Activity –
A full, exact copy of the listing is needed, with images omitted.

Information provided –

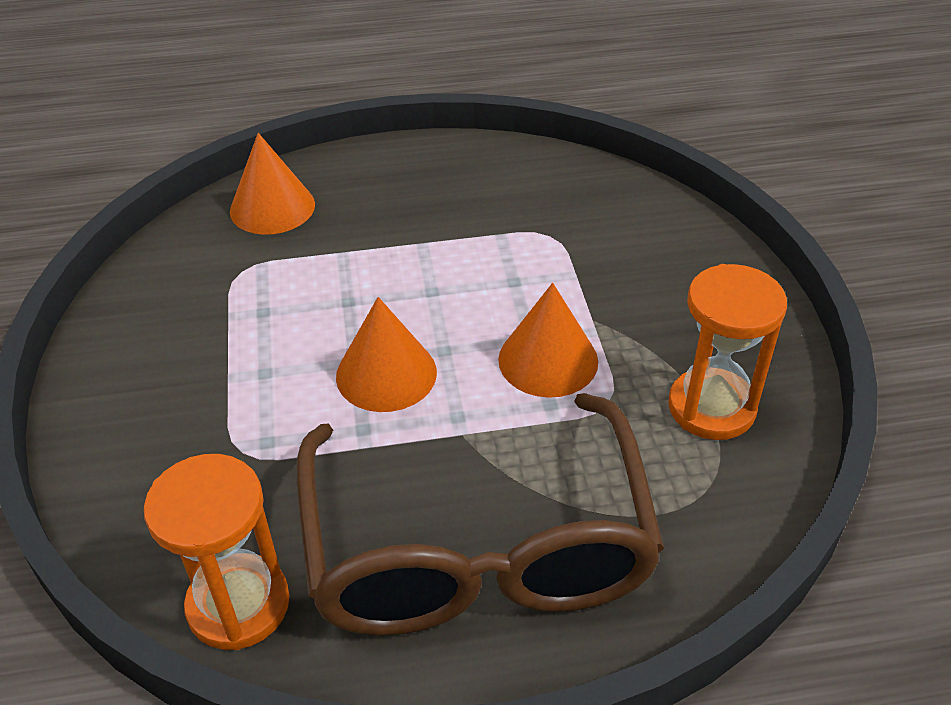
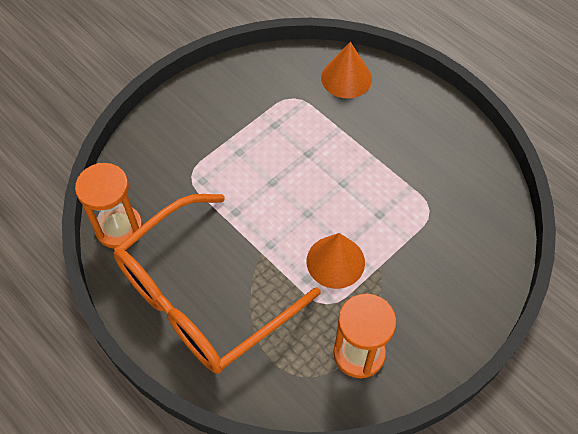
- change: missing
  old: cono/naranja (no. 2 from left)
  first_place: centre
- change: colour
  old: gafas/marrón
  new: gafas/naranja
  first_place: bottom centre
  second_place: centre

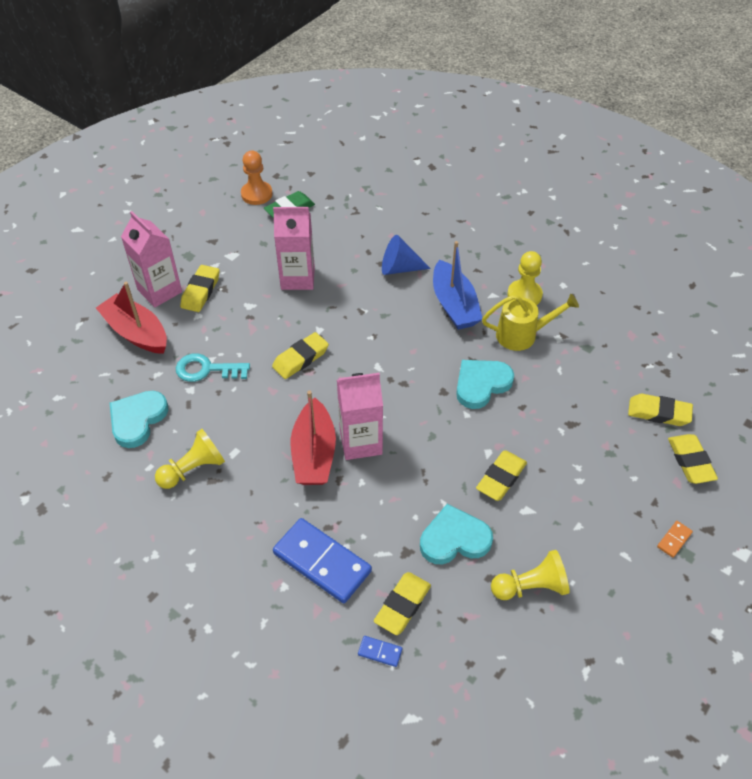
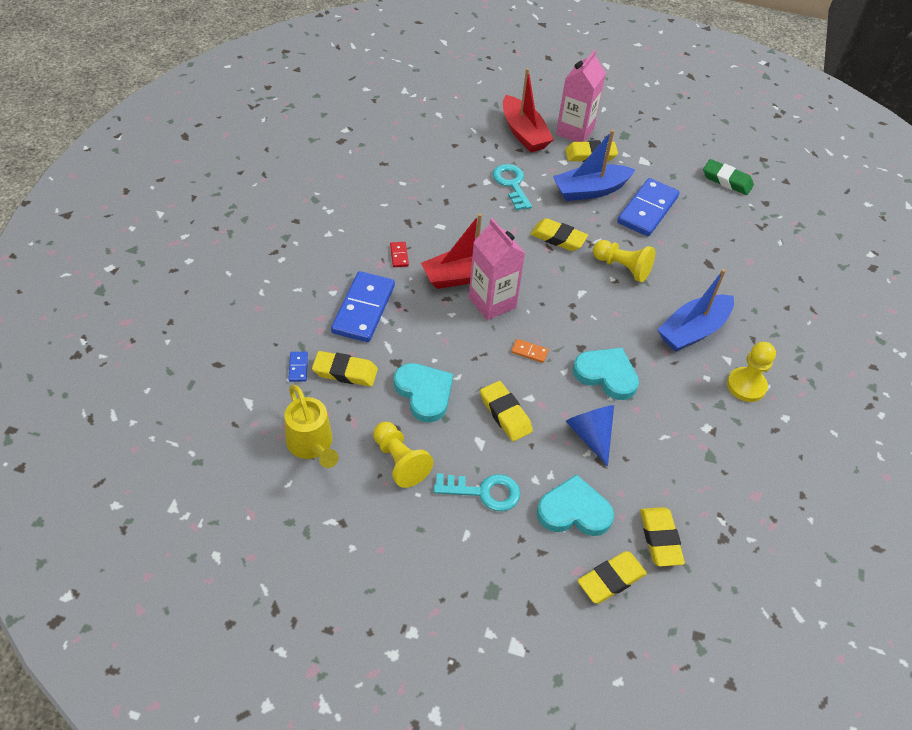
- change: missing
  old: peón/naranja
  first_place: top centre
- change: exchanged
  old: cartón de leche/rosa (no. 2 from left)
  new: ficha de dominó/azul (no. 3 from left)
  first_place: top centre
  second_place: top right
- change: relocated
  old: cono/azul
  first_place: top centre
  second_place: centre
- change: spun
  old: barco/rojo (no. 1 from left in the first image)
  first_place: middle left
  second_place: top centre
  degrees: 135
- change: relocated
  old: regadera/amarillo
  first_place: middle right
  second_place: centre
- change: relocated
  old: corazón/turquesa (no. 1 from left in the first image)
  new: corazón/turquesa (no. 2 from left)
  first_place: middle left
  second_place: bottom centre
- change: relocated
  old: peón/amarillo (no. 1 from left in the first image)
  new: peón/amarillo (no. 2 from left)
  first_place: middle left
  second_place: middle right
- change: spun
  old: goma de borrar/amarillo (no. 4 from left in the first image)
  first_place: centre
  second_place: centre
  degrees: 45
- change: relocated
  old: ficha de dominó/naranja
  first_place: bottom right
  second_place: centre
- change: appeared
  new: barco/azul (no. 1 from left)
  second_place: top centre
- change: appeared
  new: ficha de dominó/rojo
  second_place: centre
- change: appeared
  new: llave/turquesa (no. 1 from left)
  second_place: bottom centre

Response to the exercise –
- change: missing
  old: cono/naranja (no. 2 from left)
  first_place: centre
- change: colour
  old: gafas/marrón
  new: gafas/naranja
  first_place: bottom centre
  second_place: centre

- change: missing
  old: peón/naranja
  first_place: top centre
- change: exchanged
  old: cartón de leche/rosa (no. 2 from left)
  new: ficha de dominó/azul (no. 3 from left)
  first_place: top centre
  second_place: top right
- change: relocated
  old: cono/azul
  first_place: top centre
  second_place: centre
- change: spun
  old: barco/rojo (no. 1 from left in the first image)
  first_place: middle left
  second_place: top centre
  degrees: 135
- change: relocated
  old: regadera/amarillo
  first_place: middle right
  second_place: centre
- change: relocated
  old: corazón/turquesa (no. 1 from left in the first image)
  new: corazón/turquesa (no. 2 from left)
  first_place: middle left
  second_place: bottom centre
- change: relocated
  old: peón/amarillo (no. 1 from left in the first image)
  new: peón/amarillo (no. 2 from left)
  first_place: middle left
  second_place: middle right
- change: spun
  old: goma de borrar/amarillo (no. 4 from left in the first image)
  first_place: centre
  second_place: centre
  degrees: 45
- change: relocated
  old: ficha de dominó/naranja
  first_place: bottom right
  second_place: centre
- change: appeared
  new: barco/azul (no. 1 from left)
  second_place: top centre
- change: appeared
  new: ficha de dominó/rojo
  second_place: centre
- change: appeared
  new: llave/turquesa (no. 1 from left)
  second_place: bottom centre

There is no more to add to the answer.